Where the records appear below, transcribe them exactly, leaving none out.
*** Opening DATA ***
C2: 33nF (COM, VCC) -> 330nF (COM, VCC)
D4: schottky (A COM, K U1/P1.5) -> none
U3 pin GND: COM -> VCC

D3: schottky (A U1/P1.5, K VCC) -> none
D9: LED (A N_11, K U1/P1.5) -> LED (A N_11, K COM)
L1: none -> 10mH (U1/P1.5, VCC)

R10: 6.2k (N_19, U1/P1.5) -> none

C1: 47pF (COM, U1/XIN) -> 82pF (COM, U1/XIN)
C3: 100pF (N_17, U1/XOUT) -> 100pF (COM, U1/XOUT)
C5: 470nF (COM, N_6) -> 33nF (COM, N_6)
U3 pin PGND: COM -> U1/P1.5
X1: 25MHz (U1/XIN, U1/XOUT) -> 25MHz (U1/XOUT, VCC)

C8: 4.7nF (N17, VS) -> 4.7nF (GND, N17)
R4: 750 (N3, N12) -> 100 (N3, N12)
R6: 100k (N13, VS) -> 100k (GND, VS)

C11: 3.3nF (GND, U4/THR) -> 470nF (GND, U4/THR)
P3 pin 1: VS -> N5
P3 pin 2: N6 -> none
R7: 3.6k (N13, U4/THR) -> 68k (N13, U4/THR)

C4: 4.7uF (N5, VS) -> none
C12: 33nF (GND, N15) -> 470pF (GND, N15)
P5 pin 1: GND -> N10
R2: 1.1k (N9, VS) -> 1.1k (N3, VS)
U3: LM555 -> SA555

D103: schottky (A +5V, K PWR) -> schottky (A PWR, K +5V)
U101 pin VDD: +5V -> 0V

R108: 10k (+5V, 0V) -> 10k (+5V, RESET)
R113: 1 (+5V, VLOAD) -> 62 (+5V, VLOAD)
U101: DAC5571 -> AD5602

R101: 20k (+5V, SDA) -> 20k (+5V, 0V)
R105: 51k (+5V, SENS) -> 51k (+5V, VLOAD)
*** Closing DATA ***
▸ **YOUR SOLUTION**
C2: 33nF (COM, VCC) -> 330nF (COM, VCC)
D4: schottky (A COM, K U1/P1.5) -> none
U3 pin GND: COM -> VCC

D3: schottky (A U1/P1.5, K VCC) -> none
D9: LED (A N_11, K U1/P1.5) -> LED (A N_11, K COM)
L1: none -> 10mH (U1/P1.5, VCC)

R10: 6.2k (N_19, U1/P1.5) -> none

C1: 47pF (COM, U1/XIN) -> 82pF (COM, U1/XIN)
C3: 100pF (N_17, U1/XOUT) -> 100pF (COM, U1/XOUT)
C5: 470nF (COM, N_6) -> 33nF (COM, N_6)
U3 pin PGND: COM -> U1/P1.5
X1: 25MHz (U1/XIN, U1/XOUT) -> 25MHz (U1/XOUT, VCC)

C8: 4.7nF (N17, VS) -> 4.7nF (GND, N17)
R4: 750 (N3, N12) -> 100 (N3, N12)
R6: 100k (N13, VS) -> 100k (GND, VS)

C11: 3.3nF (GND, U4/THR) -> 470nF (GND, U4/THR)
P3 pin 1: VS -> N5
P3 pin 2: N6 -> none
R7: 3.6k (N13, U4/THR) -> 68k (N13, U4/THR)

C4: 4.7uF (N5, VS) -> none
C12: 33nF (GND, N15) -> 470pF (GND, N15)
P5 pin 1: GND -> N10
R2: 1.1k (N9, VS) -> 1.1k (N3, VS)
U3: LM555 -> SA555

D103: schottky (A +5V, K PWR) -> schottky (A PWR, K +5V)
U101 pin VDD: +5V -> 0V

R108: 10k (+5V, 0V) -> 10k (+5V, RESET)
R113: 1 (+5V, VLOAD) -> 62 (+5V, VLOAD)
U101: DAC5571 -> AD5602

R101: 20k (+5V, SDA) -> 20k (+5V, 0V)
R105: 51k (+5V, SENS) -> 51k (+5V, VLOAD)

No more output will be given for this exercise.